Recorded information =
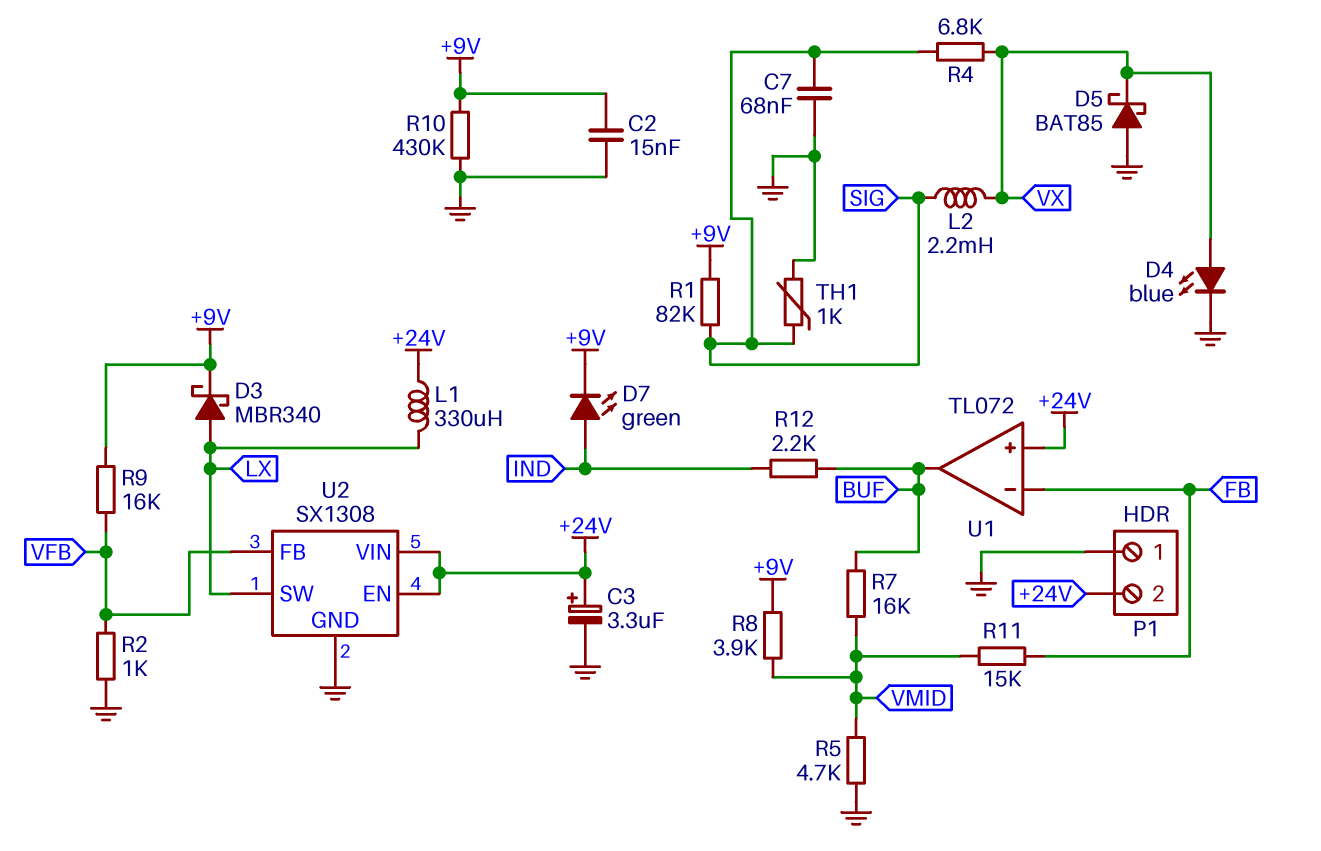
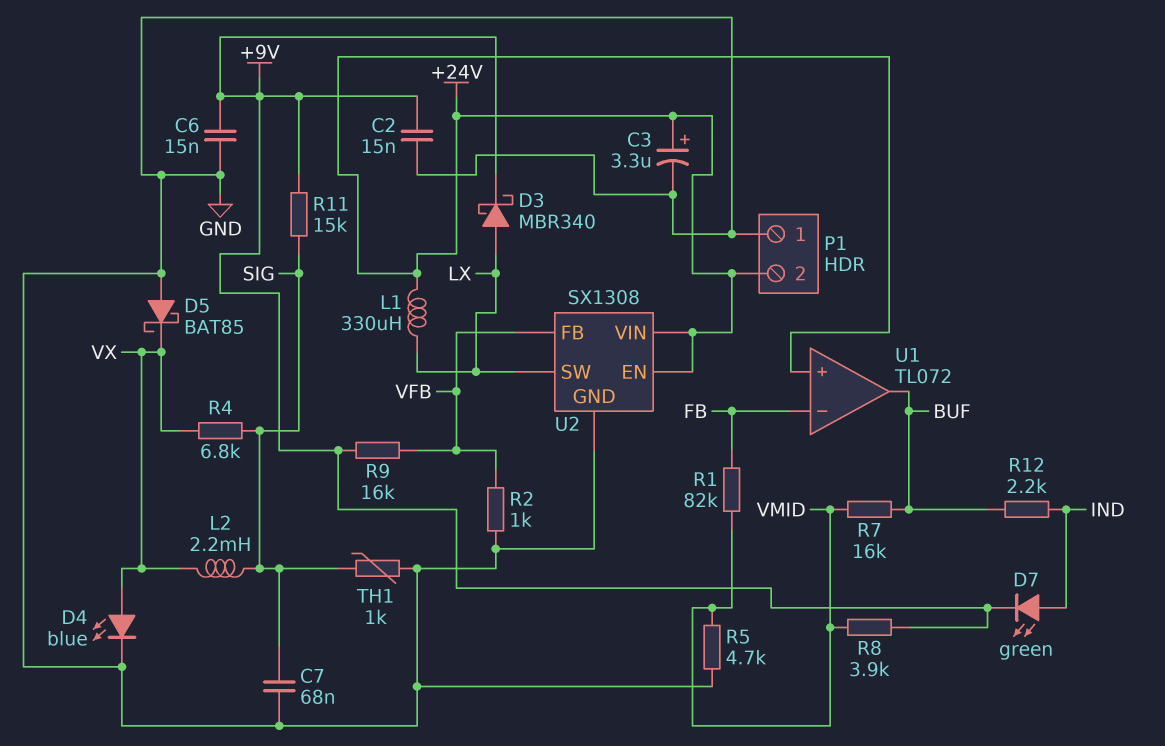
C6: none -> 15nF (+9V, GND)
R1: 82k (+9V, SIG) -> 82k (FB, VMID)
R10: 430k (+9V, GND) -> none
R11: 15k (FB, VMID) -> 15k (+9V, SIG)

* * *

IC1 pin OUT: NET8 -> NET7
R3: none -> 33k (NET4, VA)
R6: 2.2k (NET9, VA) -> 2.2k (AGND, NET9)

--

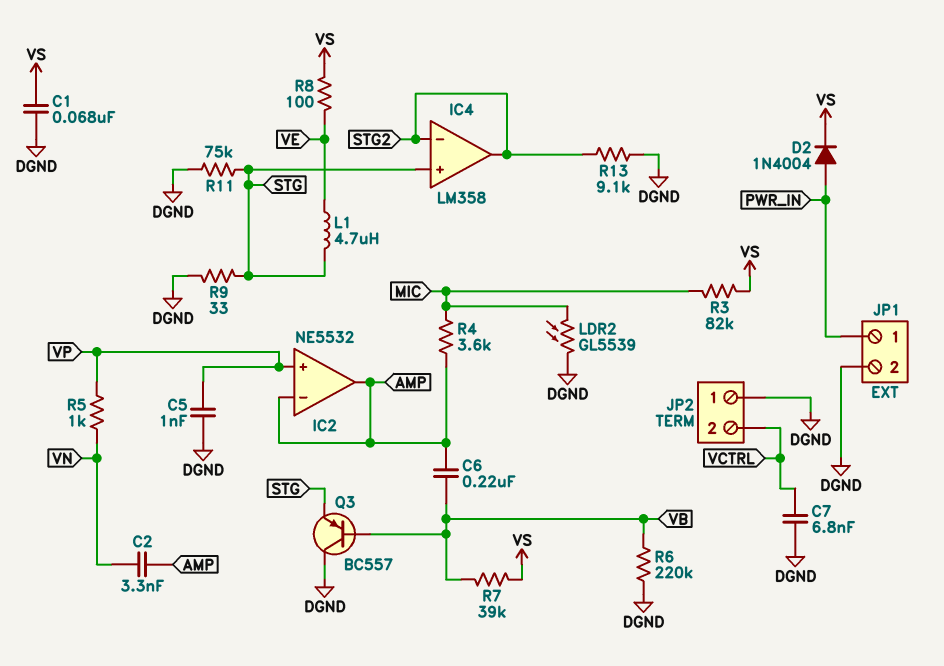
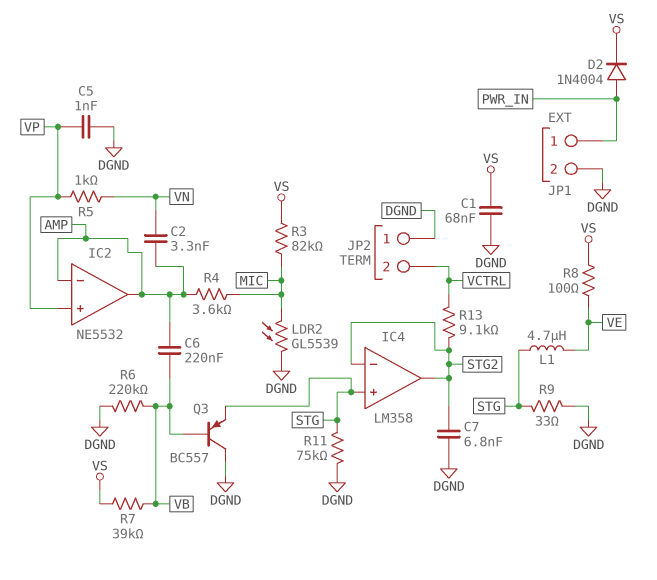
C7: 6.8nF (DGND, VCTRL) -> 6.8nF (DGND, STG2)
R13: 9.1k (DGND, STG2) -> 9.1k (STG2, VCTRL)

What is expected = What you return must be an exact retyping of the lines above starting at the line with "C7: 6.8nF (DGND, VCTRL) -> 6.8nF (DGND, STG2)" and ending at the line with "R13: 9.1k (DGND, STG2) -> 9.1k (STG2, VCTRL)", and nothing besides.

Exercise output =
C7: 6.8nF (DGND, VCTRL) -> 6.8nF (DGND, STG2)
R13: 9.1k (DGND, STG2) -> 9.1k (STG2, VCTRL)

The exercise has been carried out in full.